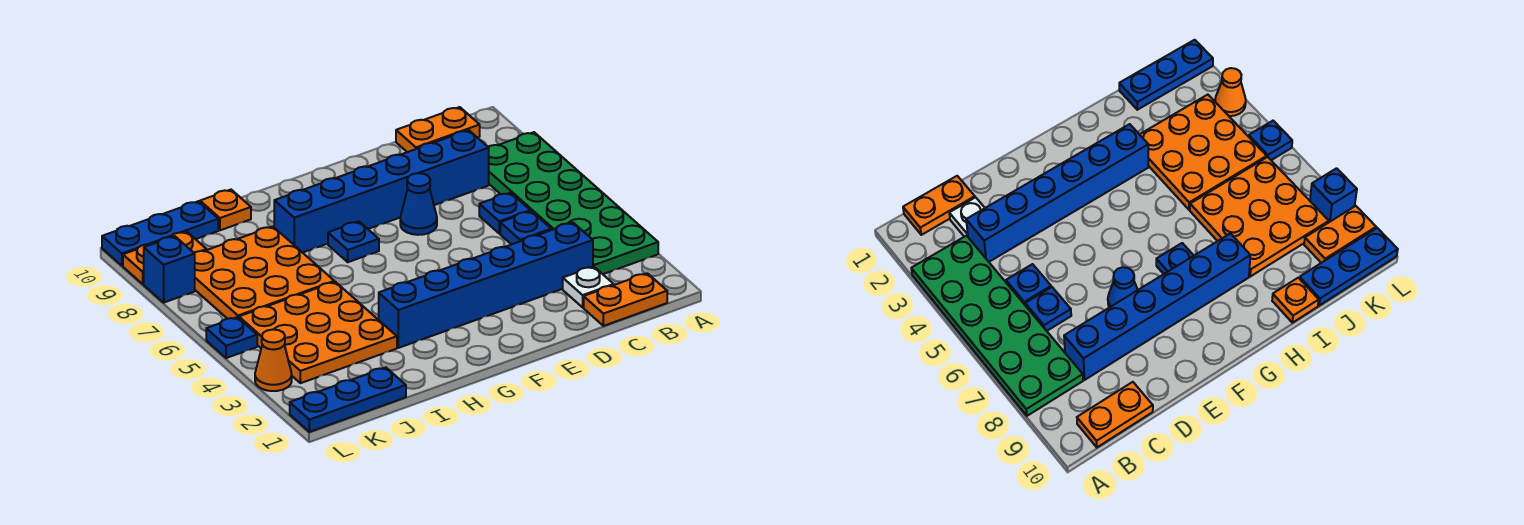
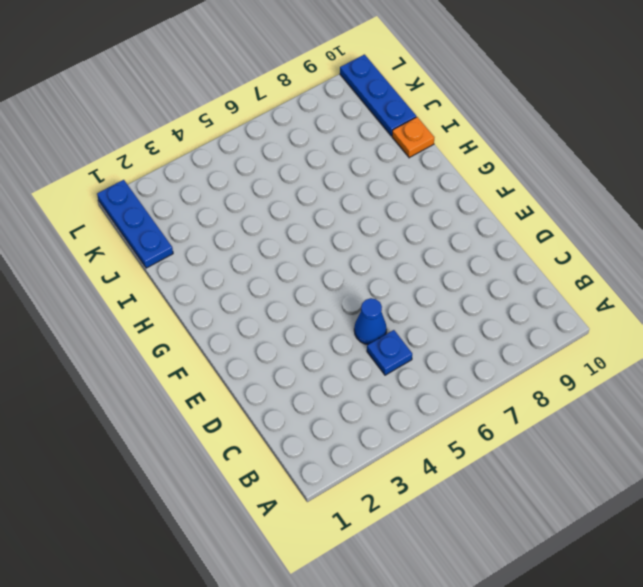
blue cone D5 level 1 -> blue cone E7 level 1
none -> green plate A3:B8 level 1
none -> orange plate B1:C1 level 1
none -> orange plate B10:C10 level 1

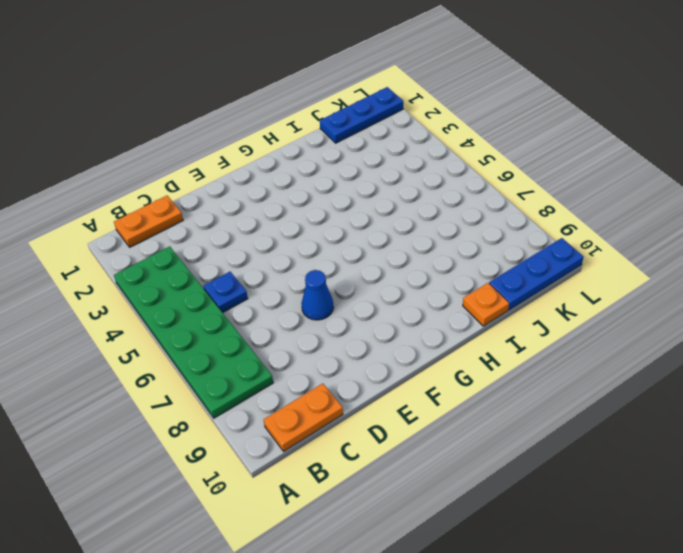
none -> white plate C2 level 1
none -> blue brick C3:H3 level 1
none -> blue plate C6 level 1

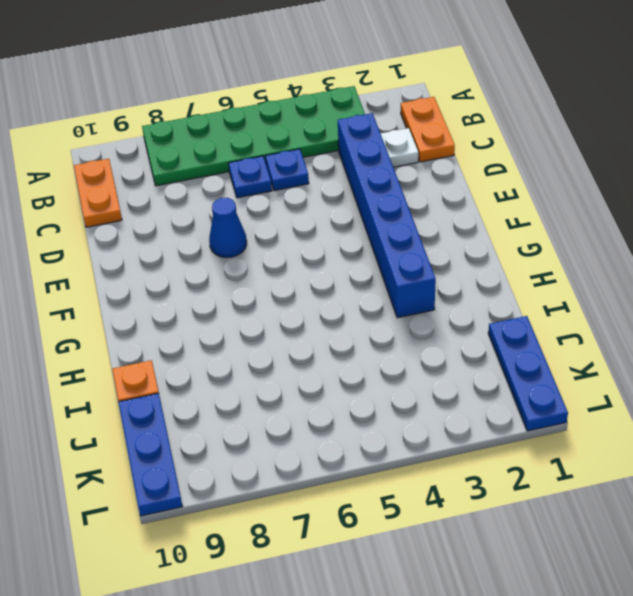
none -> blue brick C8:H8 level 1
none -> blue plate G7 level 1
none -> orange plate I3:K5 level 1

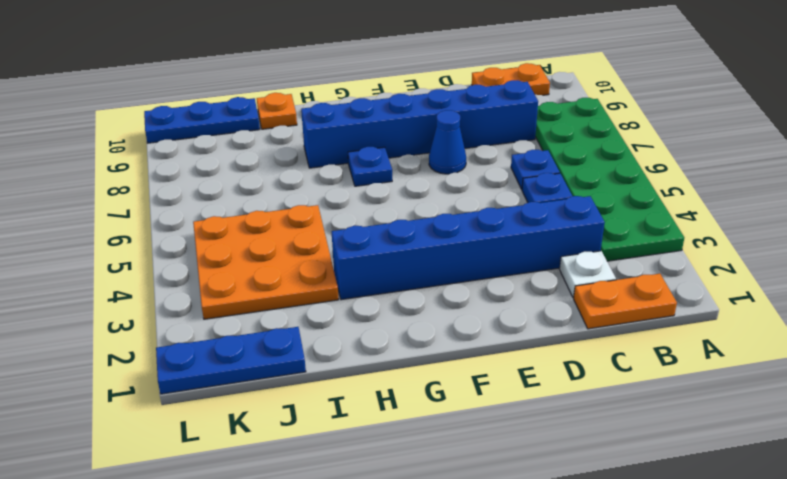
none -> orange plate I6:K8 level 1
none -> orange plate K9:L9 level 1
none -> orange cone L3 level 1

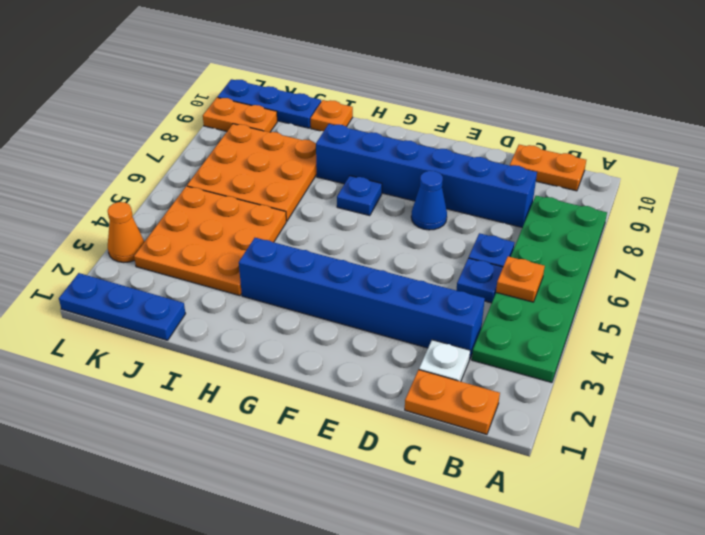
orange plate B5 level 2 -> none
none -> blue plate L5 level 1
none -> blue brick L8 level 1

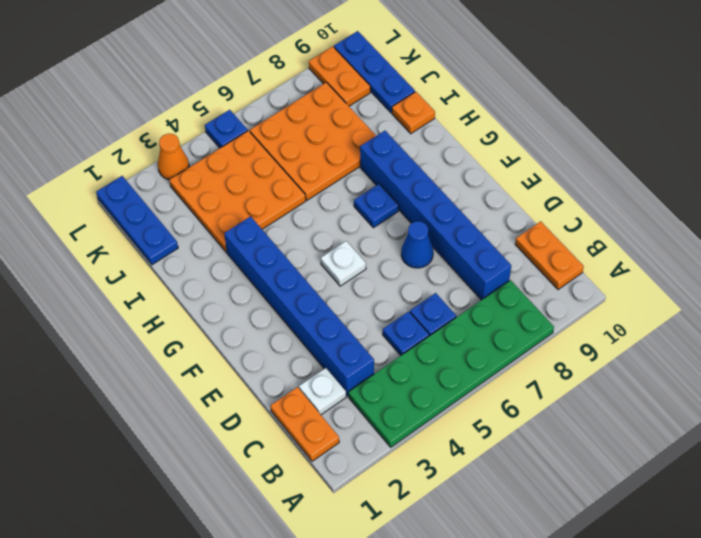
white plate F5 level 1 -> none
none -> blue brick L8 level 1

* PROBLEM *
Looking only at the listing, say how many lines include "blue"; reply with the number alone.

* SOLUTION TO THIS TASK *
8